#### Assigned task:
The answer must repeat every record exactly, with no pictures in it.

━━━

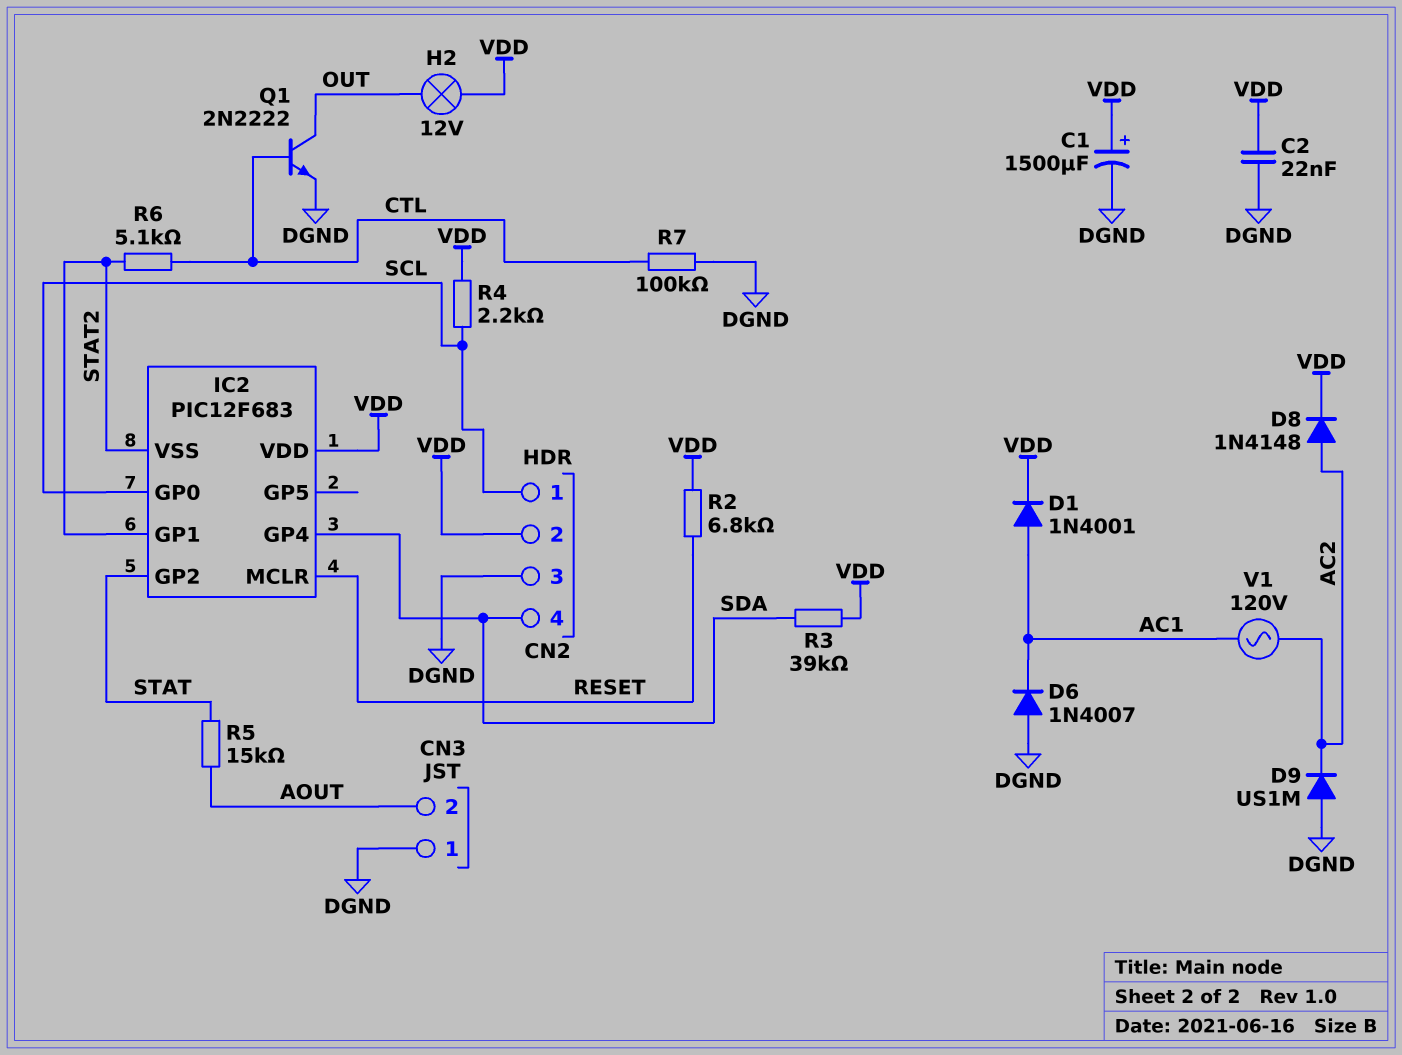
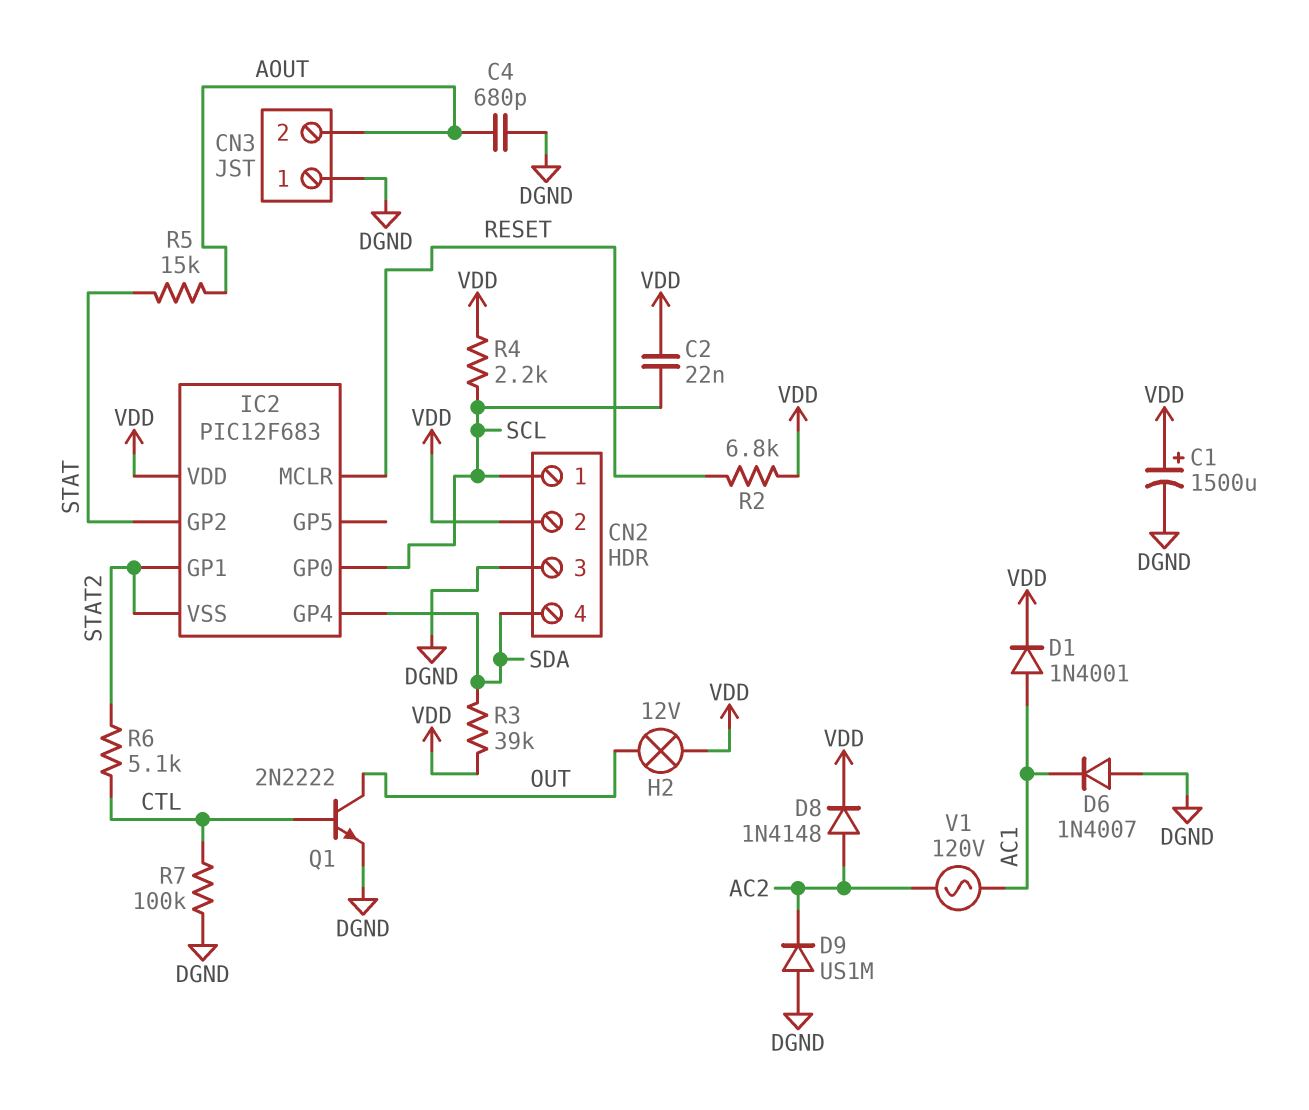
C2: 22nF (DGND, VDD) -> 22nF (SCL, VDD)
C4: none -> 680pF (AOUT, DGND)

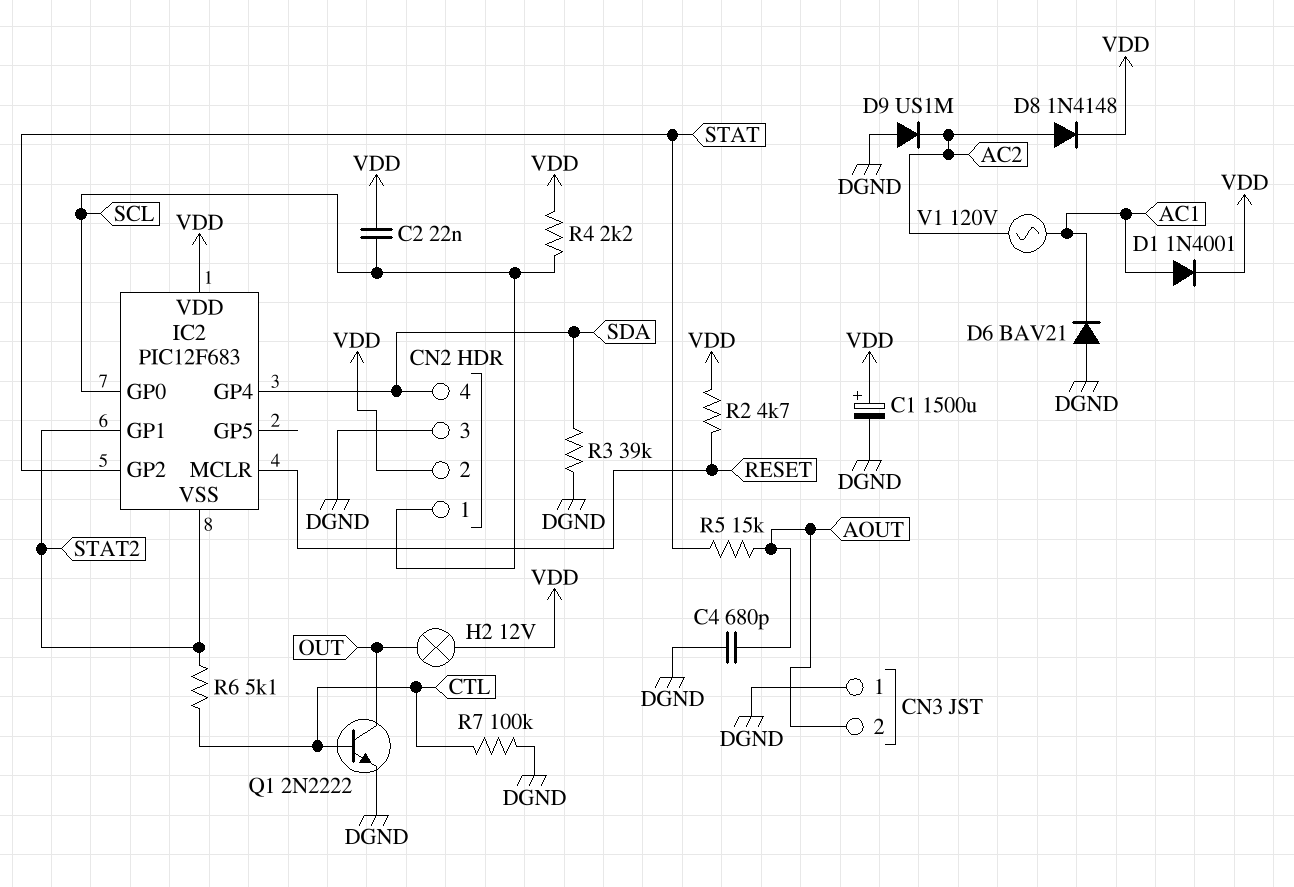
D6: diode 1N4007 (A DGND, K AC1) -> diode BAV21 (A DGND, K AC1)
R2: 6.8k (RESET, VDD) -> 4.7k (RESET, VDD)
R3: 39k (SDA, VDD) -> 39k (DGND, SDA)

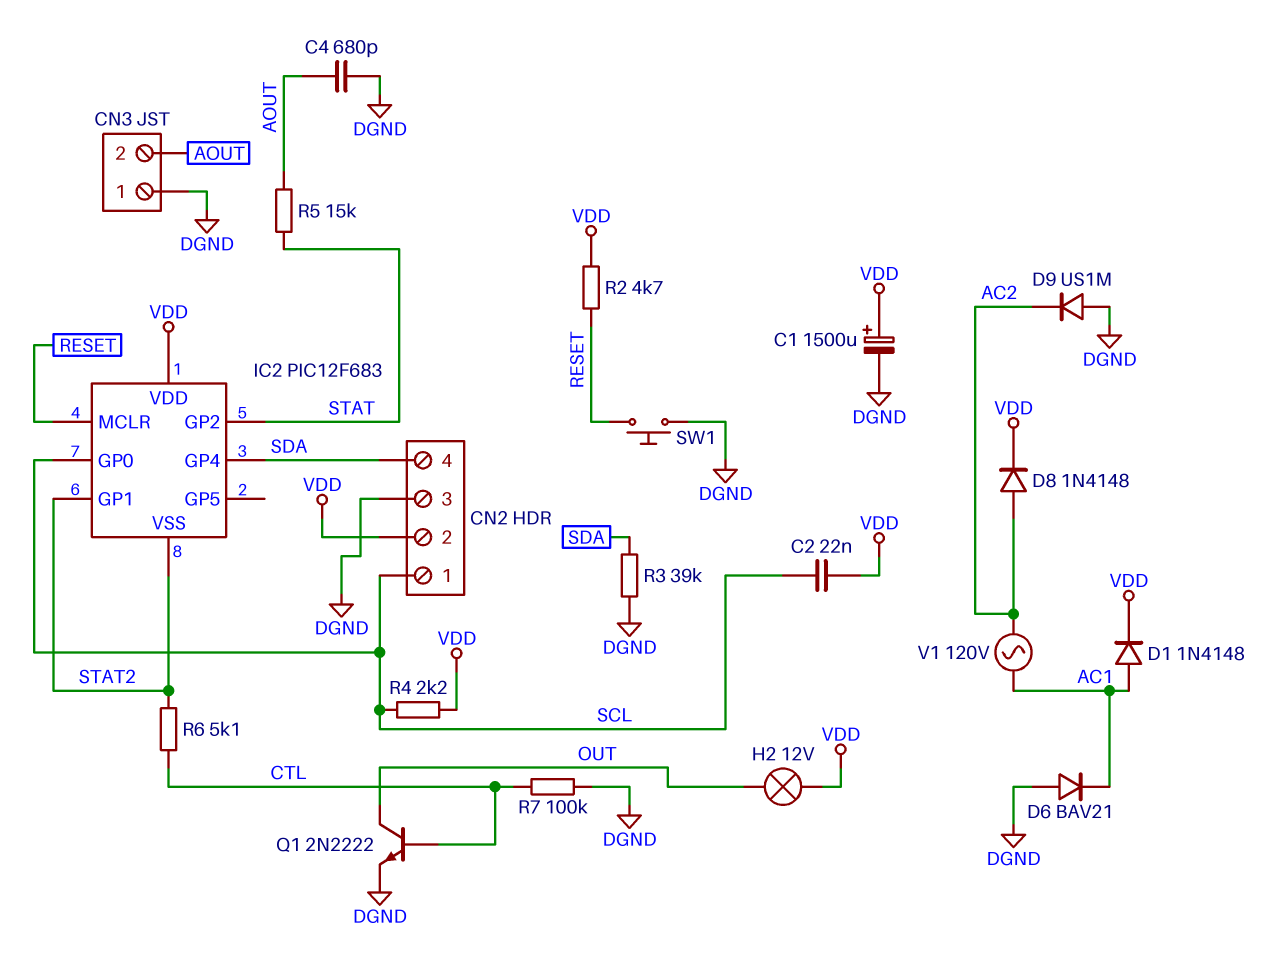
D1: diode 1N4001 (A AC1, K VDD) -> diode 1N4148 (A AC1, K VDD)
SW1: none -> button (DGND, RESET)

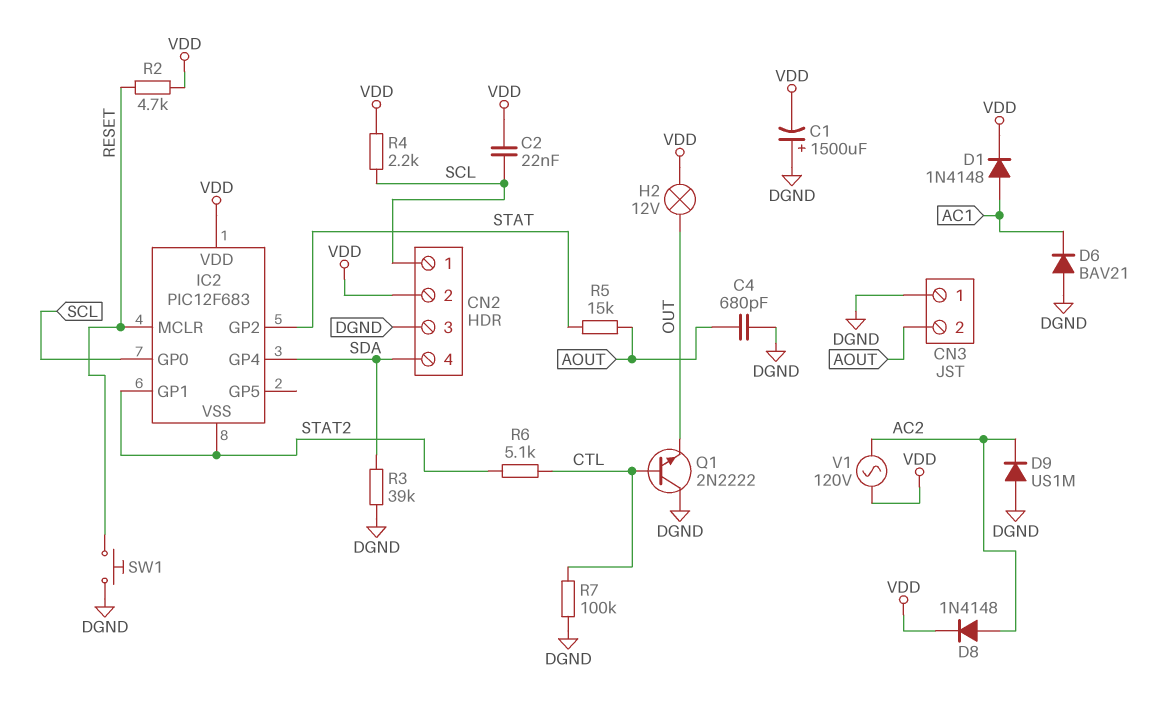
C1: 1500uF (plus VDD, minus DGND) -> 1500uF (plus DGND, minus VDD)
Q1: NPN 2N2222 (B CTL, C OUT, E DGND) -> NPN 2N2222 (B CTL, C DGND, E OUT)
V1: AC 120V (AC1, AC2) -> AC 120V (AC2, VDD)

━━━

#### Exercise solution:
C2: 22nF (DGND, VDD) -> 22nF (SCL, VDD)
C4: none -> 680pF (AOUT, DGND)

D6: diode 1N4007 (A DGND, K AC1) -> diode BAV21 (A DGND, K AC1)
R2: 6.8k (RESET, VDD) -> 4.7k (RESET, VDD)
R3: 39k (SDA, VDD) -> 39k (DGND, SDA)

D1: diode 1N4001 (A AC1, K VDD) -> diode 1N4148 (A AC1, K VDD)
SW1: none -> button (DGND, RESET)

C1: 1500uF (plus VDD, minus DGND) -> 1500uF (plus DGND, minus VDD)
Q1: NPN 2N2222 (B CTL, C OUT, E DGND) -> NPN 2N2222 (B CTL, C DGND, E OUT)
V1: AC 120V (AC1, AC2) -> AC 120V (AC2, VDD)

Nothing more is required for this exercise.